▶ [DATA SUPPLIED]:
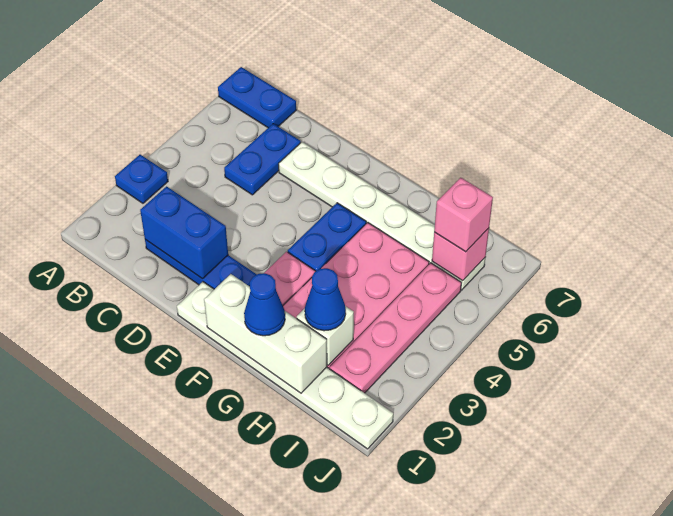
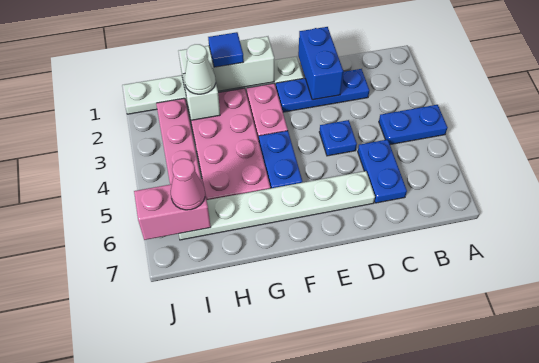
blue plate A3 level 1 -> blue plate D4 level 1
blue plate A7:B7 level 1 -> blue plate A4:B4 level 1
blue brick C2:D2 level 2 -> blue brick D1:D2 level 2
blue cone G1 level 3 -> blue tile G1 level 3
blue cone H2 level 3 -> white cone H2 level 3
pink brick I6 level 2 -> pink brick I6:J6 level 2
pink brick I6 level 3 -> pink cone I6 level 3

--

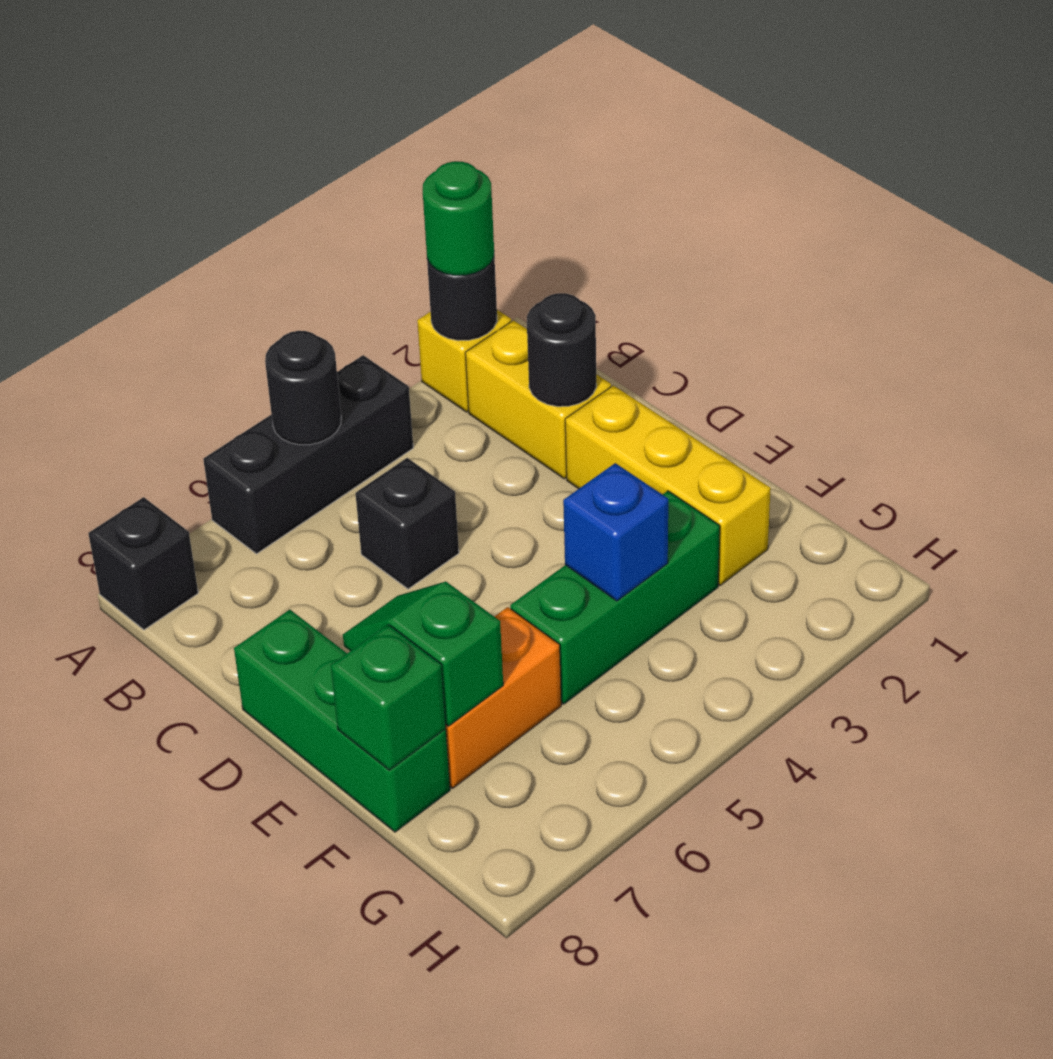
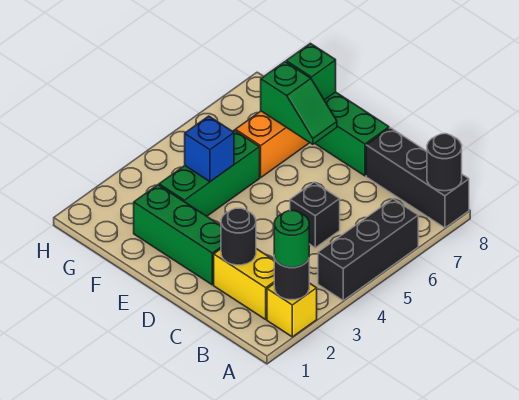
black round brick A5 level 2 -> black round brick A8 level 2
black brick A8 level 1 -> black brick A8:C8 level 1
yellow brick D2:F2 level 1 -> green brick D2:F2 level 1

▶ [EXERCISE DETAILS]: Write out only the lines that run from the line containing "blue cone H2 level 3 -> white cone H2 level 3" through the line containing "pink brick I6 level 3 -> pink cone I6 level 3", both included, exactly as they appear above.

▶ [EXERCISE SOLUTION]:
blue cone H2 level 3 -> white cone H2 level 3
pink brick I6 level 2 -> pink brick I6:J6 level 2
pink brick I6 level 3 -> pink cone I6 level 3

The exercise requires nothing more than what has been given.